*INSTRUCTIONS TO FOLLOW*.
Reproduce exactly the entries from the "green cap [265,65,339,115]" line to the end. Skip all pictures.

Object state change records
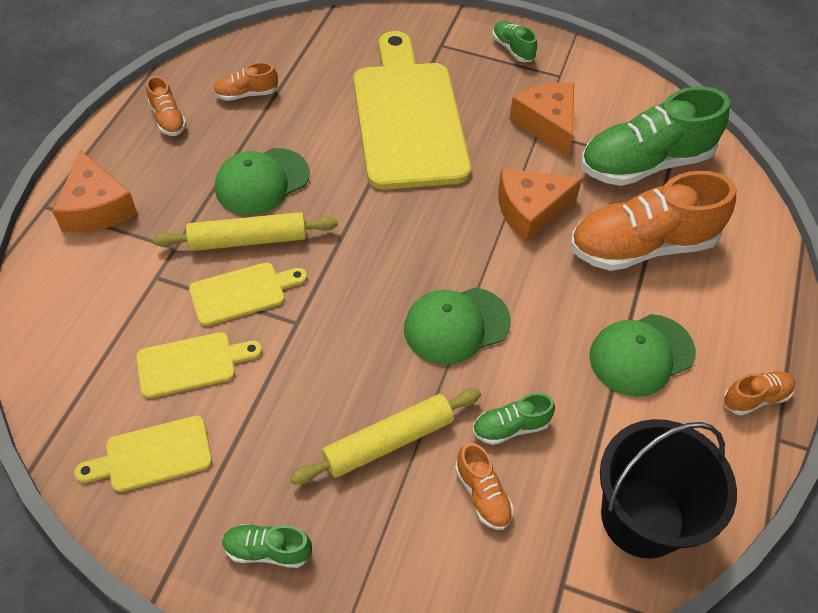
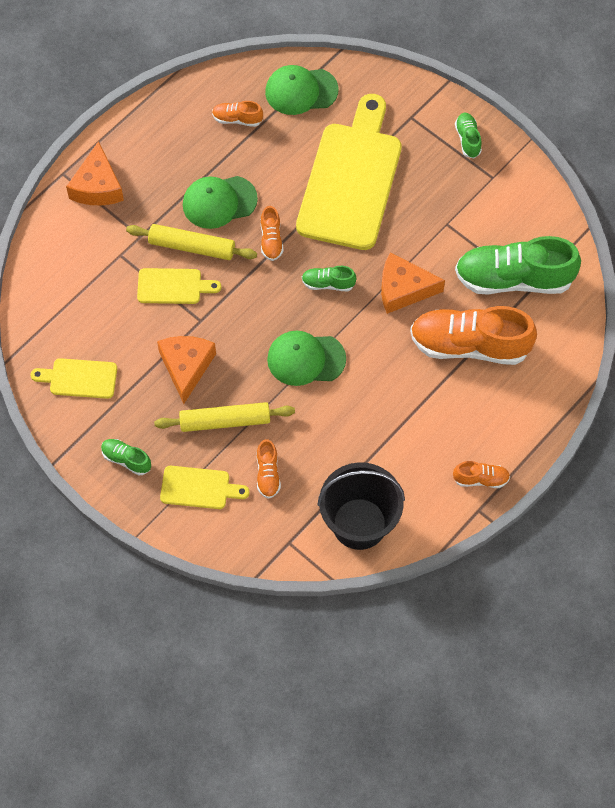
camera: 25 degrees right, 10 degrees up
yellow cutting board [136,332,262,398] -> yellow cutting board moved to [160,466,249,509]
orange shoe [146,76,186,136] -> orange shoe moved to [261,206,283,261]
green shoe [473,393,555,445] -> green shoe moved to [302,266,356,291]
orange cheese [509,82,574,157] -> orange cheese moved to [157,336,216,404]
green cap [590,314,696,397] -> green cap moved to [265,65,339,115]

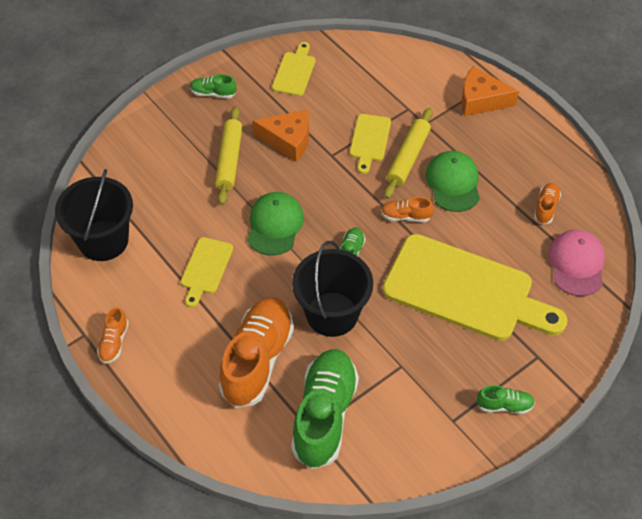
camera: 100 degrees right, 10 degrees down
green shoe [101,439,151,475] -> green shoe turned 120 degrees counterclockwise [190,74,236,99]
yellow cutting board [160,466,249,509] -> yellow cutting board moved to [181,237,233,307]
orange shoe [257,439,281,499] -> none
green cap [265,65,339,115] -> pink cap [548,230,605,296]
orange cheese [381,253,445,314] -> black bucket [292,241,373,337]

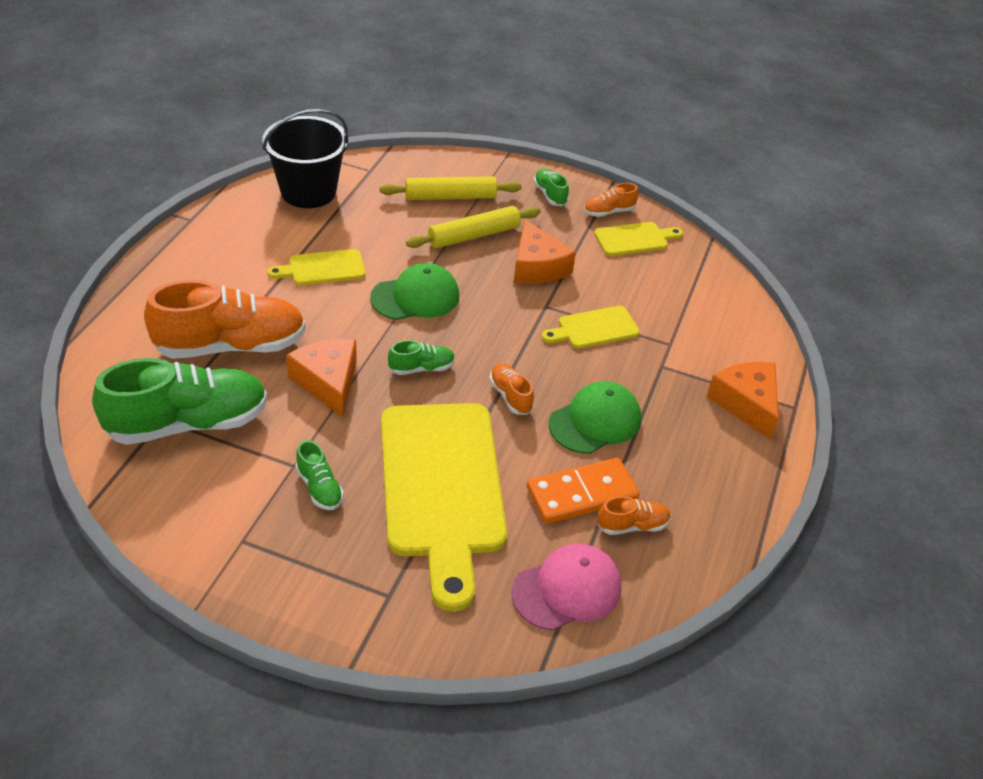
camera: 55 degrees right, 10 degrees down
orange shoe [97,307,129,364] -> orange shoe moved to [584,183,639,217]
black bucket [292,241,373,337] -> orange cheese [286,339,357,417]
yellow rolling pin [384,108,433,199] -> yellow rolling pin moved to [380,176,522,200]
green shoe [477,385,535,414] -> green shoe moved to [295,440,344,510]
none -> orange domino [527,458,639,524]

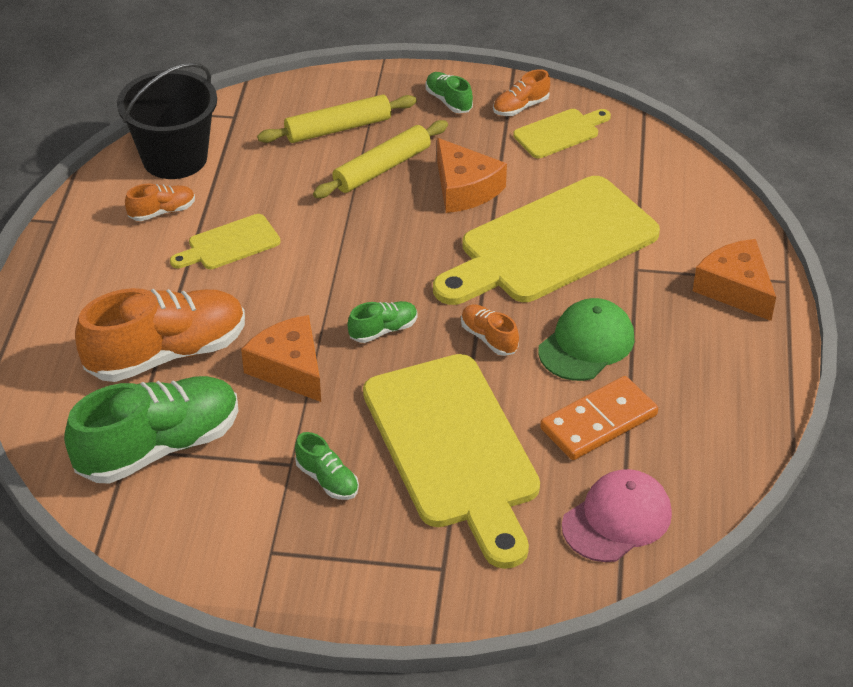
camera: 10 degrees left, 0 degrees up
green cap [370,263,459,320] -> none
yellow cutting board [541,306,640,349] -> yellow cutting board [433,176,660,305], size x2.19
orange shoe [598,496,671,535] -> orange shoe moved to [125,183,195,221]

*ANSWER FOR THIS EXERCISE*.
green cap [265,65,339,115] -> pink cap [548,230,605,296]
orange cheese [381,253,445,314] -> black bucket [292,241,373,337]

camera: 55 degrees right, 10 degrees down
orange shoe [97,307,129,364] -> orange shoe moved to [584,183,639,217]
black bucket [292,241,373,337] -> orange cheese [286,339,357,417]
yellow rolling pin [384,108,433,199] -> yellow rolling pin moved to [380,176,522,200]
green shoe [477,385,535,414] -> green shoe moved to [295,440,344,510]
none -> orange domino [527,458,639,524]

camera: 10 degrees left, 0 degrees up
green cap [370,263,459,320] -> none
yellow cutting board [541,306,640,349] -> yellow cutting board [433,176,660,305], size x2.19
orange shoe [598,496,671,535] -> orange shoe moved to [125,183,195,221]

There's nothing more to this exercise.